**AIM OF THE TASK:** Each line of the data must be given back verbatim, with pictures removed.

**DATA FOR ANALYSIS:**
----

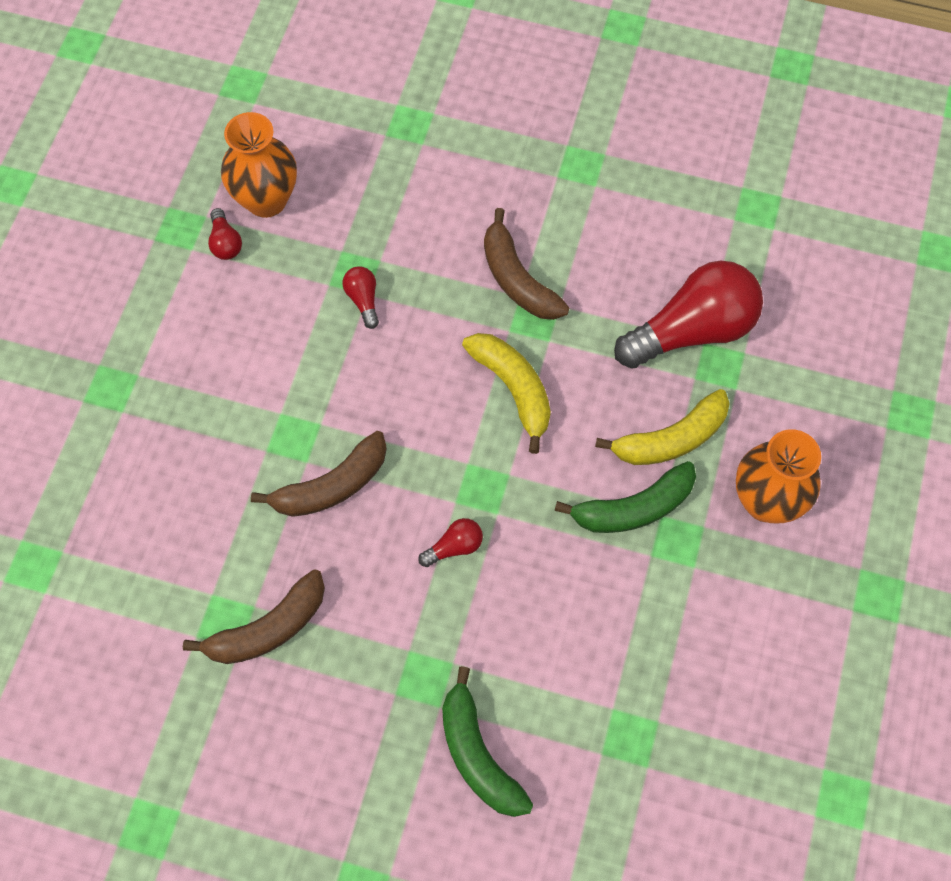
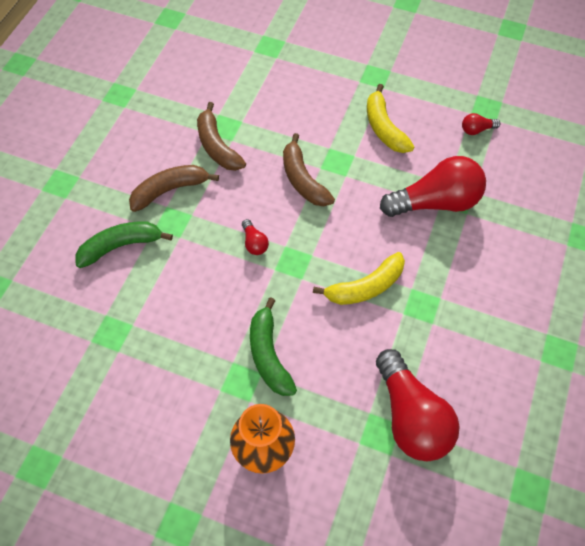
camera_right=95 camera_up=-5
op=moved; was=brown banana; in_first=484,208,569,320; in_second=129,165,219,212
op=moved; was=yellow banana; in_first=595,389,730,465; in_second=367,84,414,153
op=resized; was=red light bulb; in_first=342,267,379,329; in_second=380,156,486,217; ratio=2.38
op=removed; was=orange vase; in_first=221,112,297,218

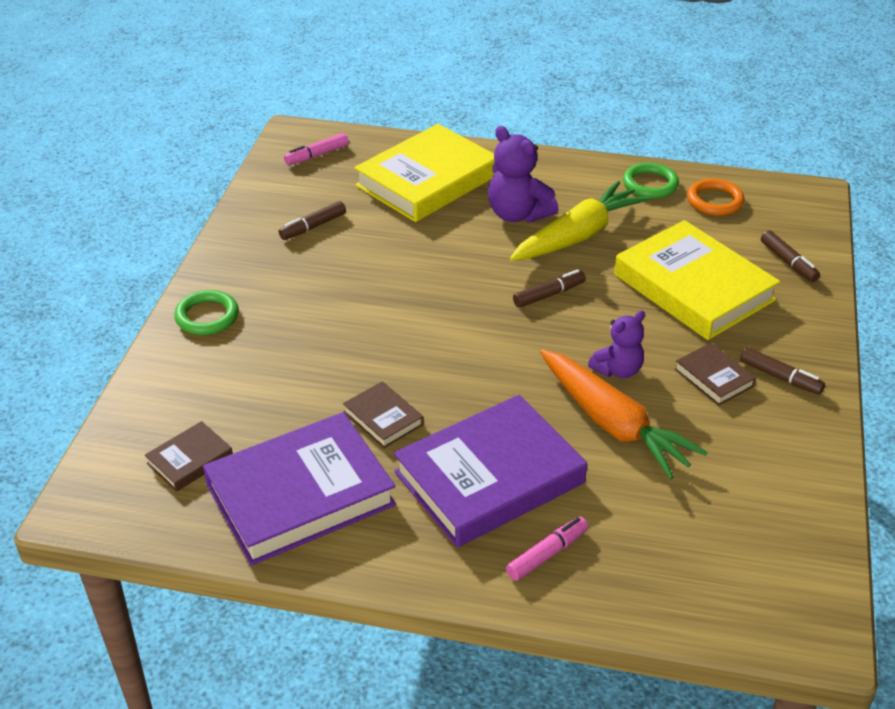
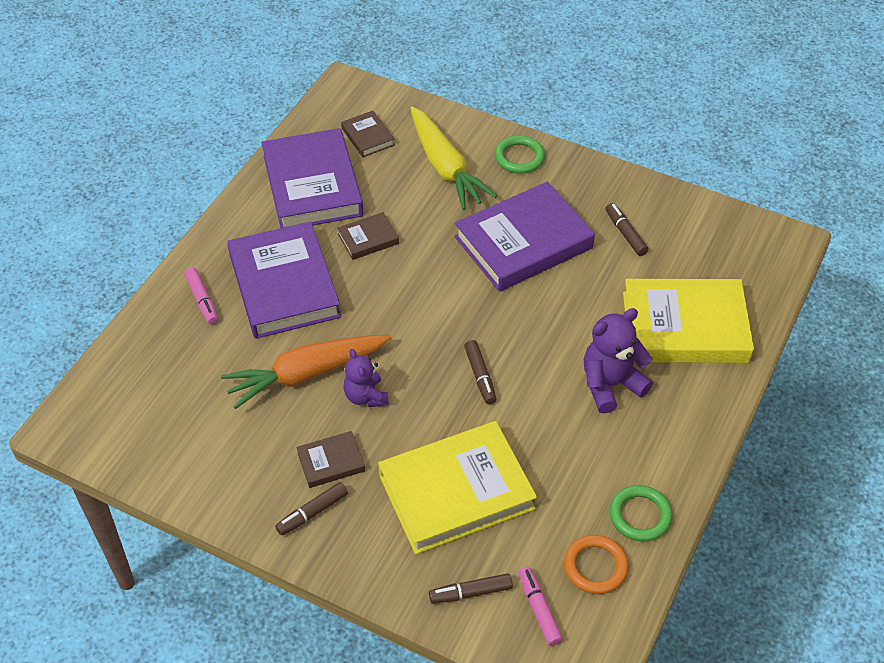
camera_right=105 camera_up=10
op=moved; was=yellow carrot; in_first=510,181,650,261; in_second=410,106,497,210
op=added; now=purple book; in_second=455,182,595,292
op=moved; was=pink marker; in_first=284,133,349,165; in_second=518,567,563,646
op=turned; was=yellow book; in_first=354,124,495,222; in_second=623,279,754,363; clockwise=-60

----

**TASK OUTPUT:**
camera_right=95 camera_up=-5
op=moved; was=brown banana; in_first=484,208,569,320; in_second=129,165,219,212
op=moved; was=yellow banana; in_first=595,389,730,465; in_second=367,84,414,153
op=resized; was=red light bulb; in_first=342,267,379,329; in_second=380,156,486,217; ratio=2.38
op=removed; was=orange vase; in_first=221,112,297,218

camera_right=105 camera_up=10
op=moved; was=yellow carrot; in_first=510,181,650,261; in_second=410,106,497,210
op=added; now=purple book; in_second=455,182,595,292
op=moved; was=pink marker; in_first=284,133,349,165; in_second=518,567,563,646
op=turned; was=yellow book; in_first=354,124,495,222; in_second=623,279,754,363; clockwise=-60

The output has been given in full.